The required output is the exact sequence of lines from the line holding "Where the cheese/orange" to the end of the records, inclusive.

▶ [INPUT RECORDS]

- - - -

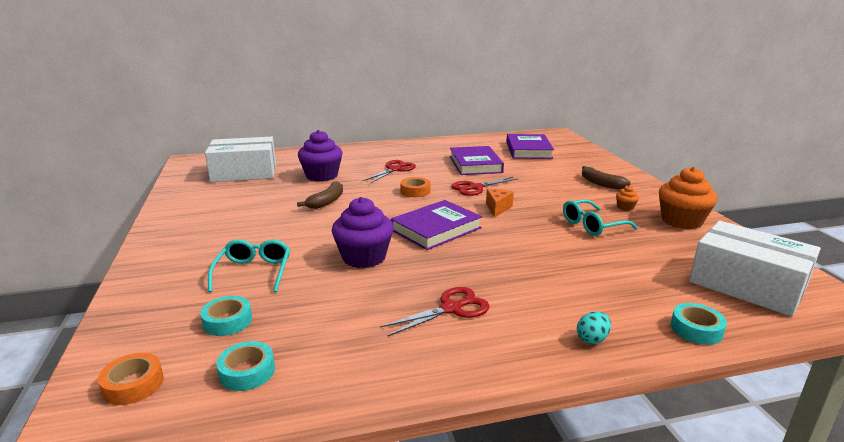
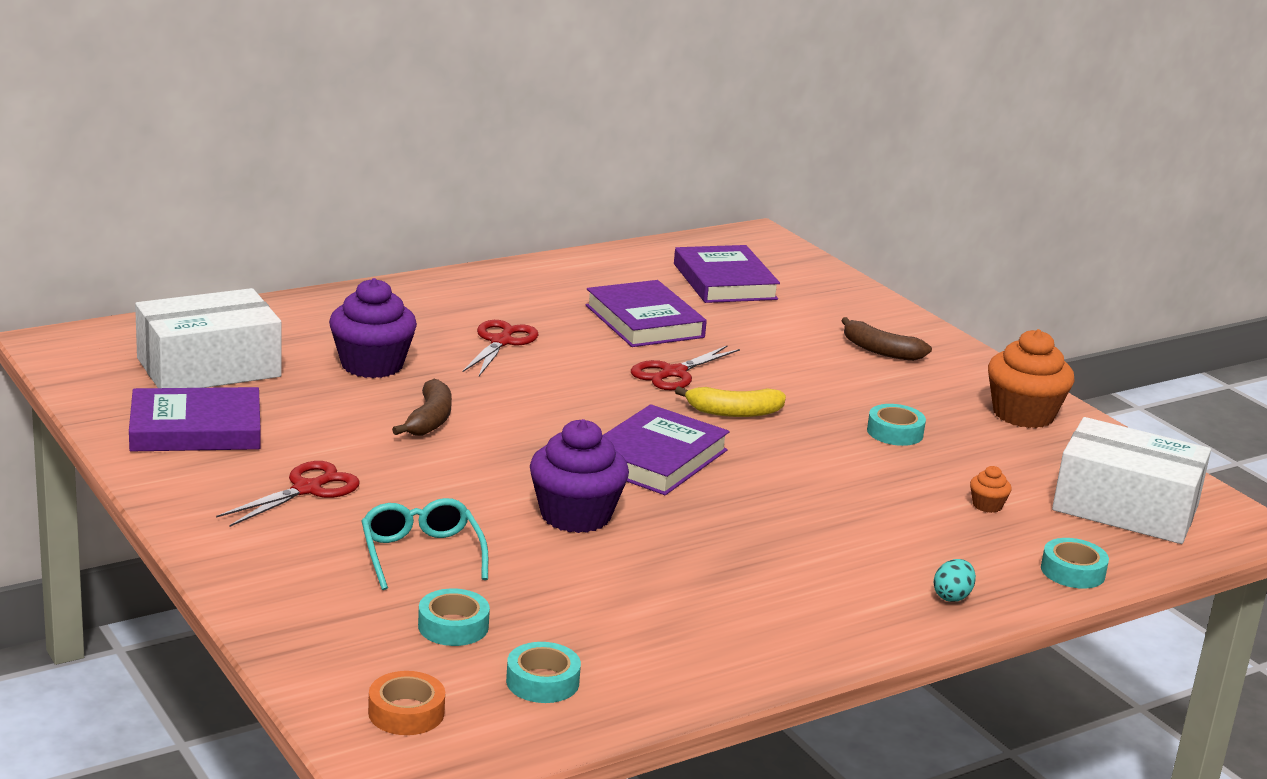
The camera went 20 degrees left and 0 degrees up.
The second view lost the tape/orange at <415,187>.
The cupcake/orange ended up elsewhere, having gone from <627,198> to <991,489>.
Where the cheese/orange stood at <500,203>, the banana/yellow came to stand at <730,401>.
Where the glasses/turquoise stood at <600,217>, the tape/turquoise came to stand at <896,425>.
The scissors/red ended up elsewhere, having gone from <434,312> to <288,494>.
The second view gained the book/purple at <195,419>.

- - - -

▶ [WRITTEN SOLUTION]
Where the cheese/orange stood at <500,203>, the banana/yellow came to stand at <730,401>.
Where the glasses/turquoise stood at <600,217>, the tape/turquoise came to stand at <896,425>.
The scissors/red ended up elsewhere, having gone from <434,312> to <288,494>.
The second view gained the book/purple at <195,419>.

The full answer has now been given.